**Task item:** Copy the lines running from the one that contains "Identify features in" to the end of the entries below, exactly and with no pictures.

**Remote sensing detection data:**
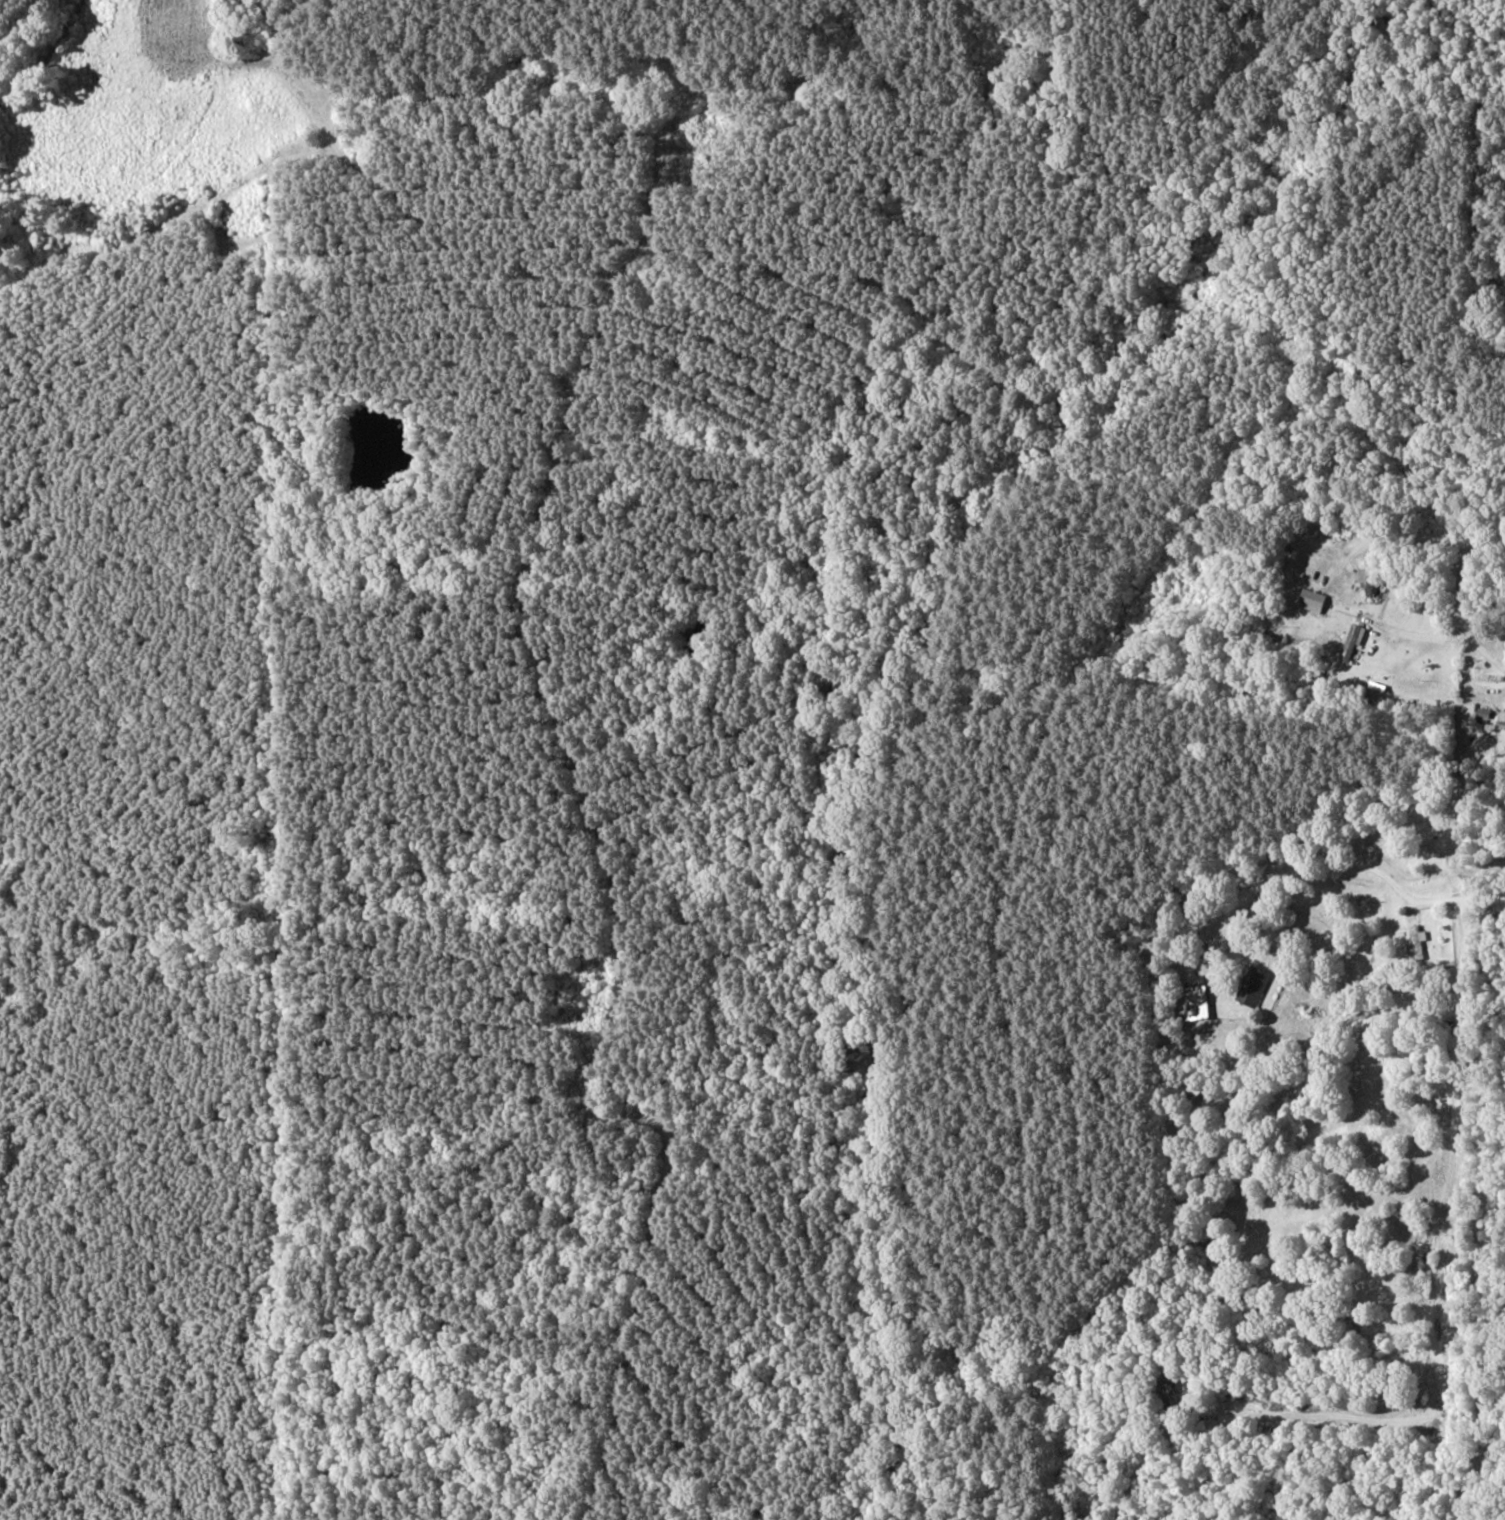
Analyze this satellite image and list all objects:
road: (1392, 533)
road: (1491, 540)
building: (1313, 600)
road: (1463, 610)
road: (1423, 637)
building: (1352, 642)
road: (1467, 672)
building: (1501, 720)
road: (1462, 898)
building: (1419, 940)
building: (1254, 986)
building: (1195, 1001)

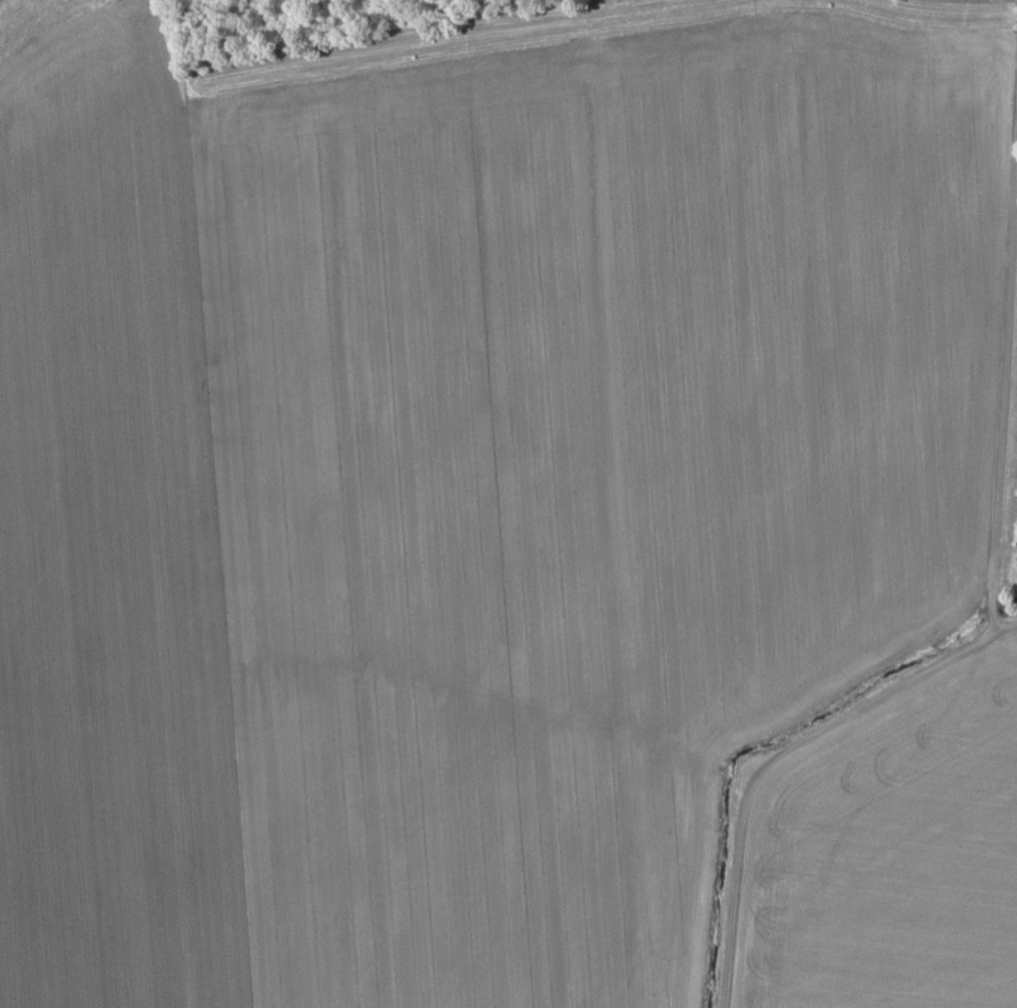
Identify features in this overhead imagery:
road: (1004, 407)
road: (784, 755)

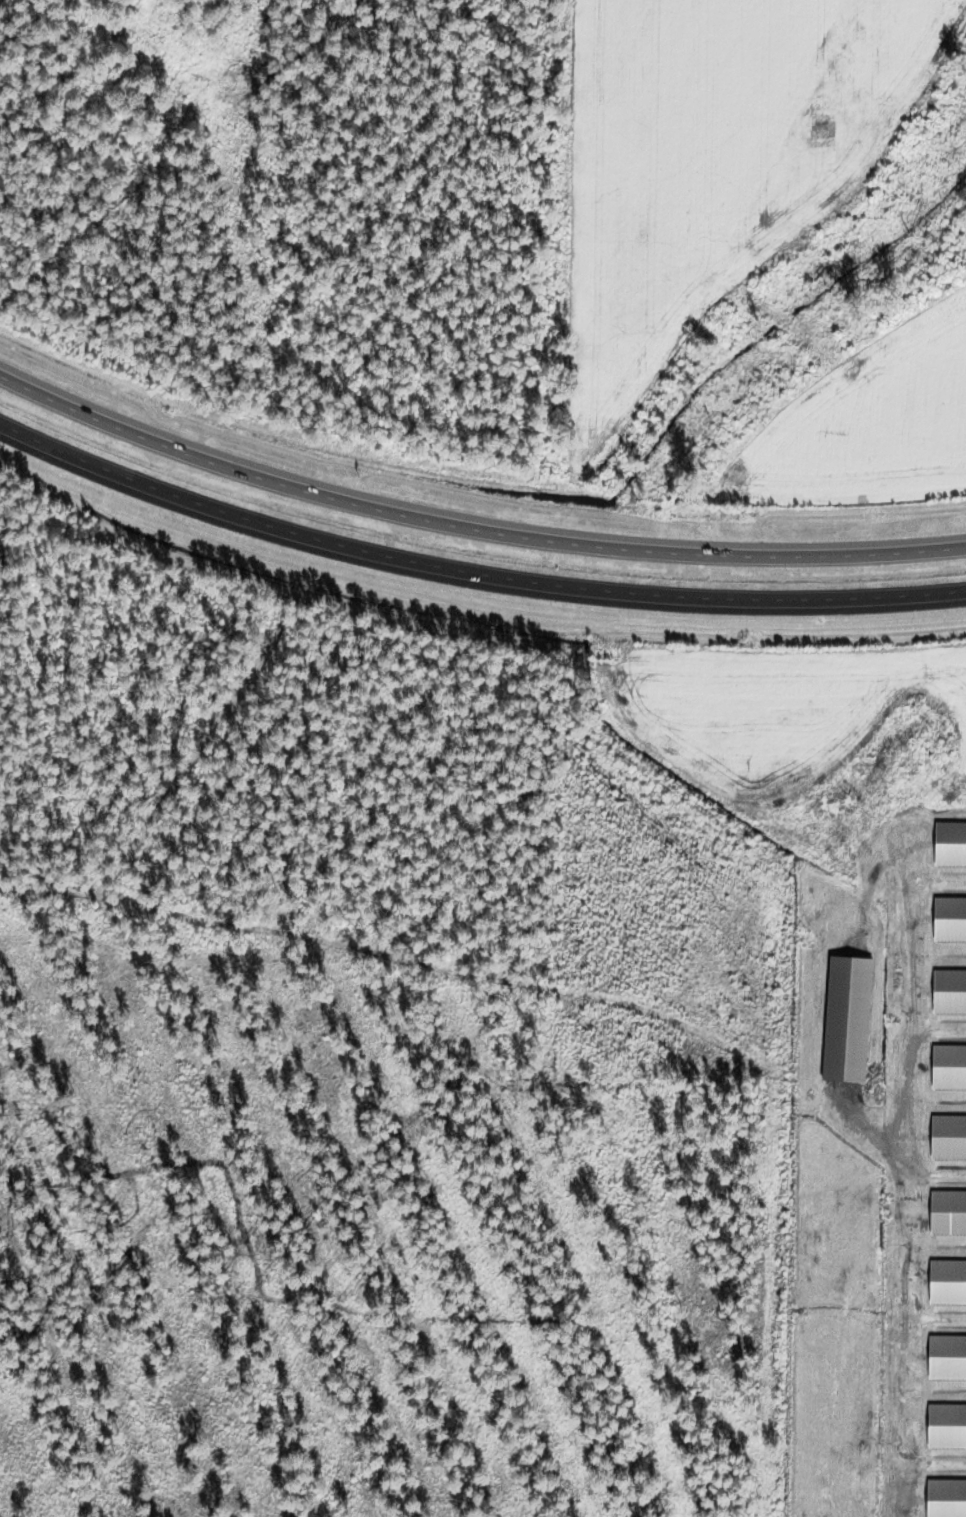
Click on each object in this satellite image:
road: (469, 540)
road: (469, 584)
building: (951, 844)
building: (950, 919)
building: (950, 992)
road: (612, 1000)
building: (848, 1020)
road: (937, 1029)
building: (949, 1067)
building: (949, 1137)
road: (883, 1153)
road: (904, 1180)
building: (948, 1212)
building: (948, 1283)
road: (938, 1320)
building: (947, 1358)
building: (947, 1427)
road: (935, 1456)
building: (947, 1499)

**Output for this exercise:**
Identify features in this overhead imagery:
road: (1004, 407)
road: (784, 755)

Click on each object in this satellite image:
road: (469, 540)
road: (469, 584)
building: (951, 844)
building: (950, 919)
building: (950, 992)
road: (612, 1000)
building: (848, 1020)
road: (937, 1029)
building: (949, 1067)
building: (949, 1137)
road: (883, 1153)
road: (904, 1180)
building: (948, 1212)
building: (948, 1283)
road: (938, 1320)
building: (947, 1358)
building: (947, 1427)
road: (935, 1456)
building: (947, 1499)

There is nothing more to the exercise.